Dataset section>
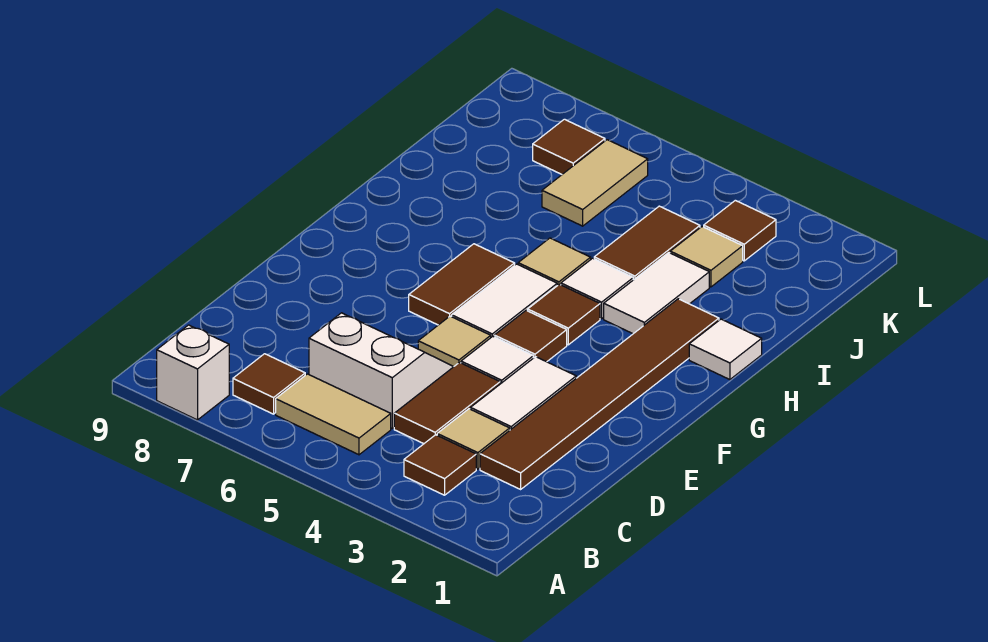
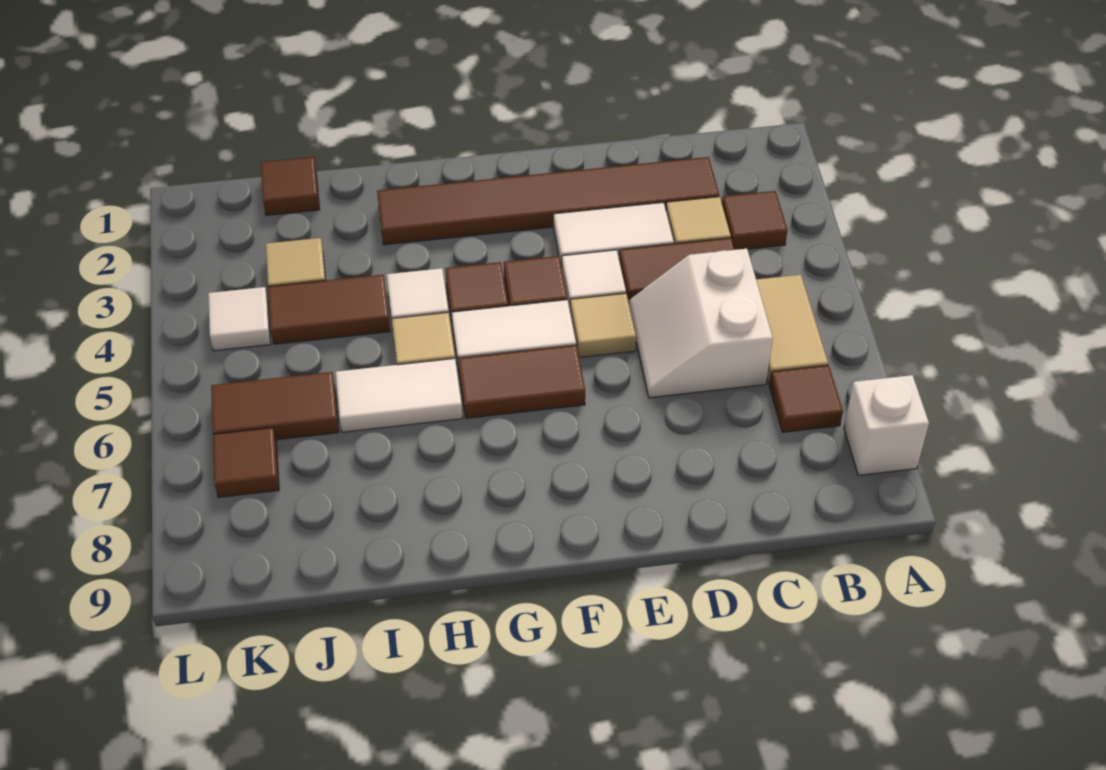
white tile H1 level 1 -> white tile K4 level 1
white tile H3:I3 level 1 -> white tile H6:I6 level 1
tan tile J6:K6 level 1 -> brown tile J6:K6 level 1
brown tile K3 level 1 -> brown tile J1 level 1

What you have to do>
Please transcribe the listing above verbatim and exclude every picture.

Written response>
white tile H1 level 1 -> white tile K4 level 1
white tile H3:I3 level 1 -> white tile H6:I6 level 1
tan tile J6:K6 level 1 -> brown tile J6:K6 level 1
brown tile K3 level 1 -> brown tile J1 level 1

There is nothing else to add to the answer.